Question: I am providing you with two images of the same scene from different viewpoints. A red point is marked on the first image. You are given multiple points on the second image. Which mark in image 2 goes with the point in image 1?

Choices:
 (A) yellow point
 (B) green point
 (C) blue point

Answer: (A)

▶ _What to work on_: Please pull out every line of the material above that contains the string "point". Case counts, so only lines with that exact capitalization qualify.

▶ _Written answer_:
Question: I am providing you with two images of the same scene from different viewpoints. A red point is marked on the first image. You are given multiple points on the second image. Which mark in image 2 goes with the point in image 1?
 (A) yellow point
 (B) green point
 (C) blue point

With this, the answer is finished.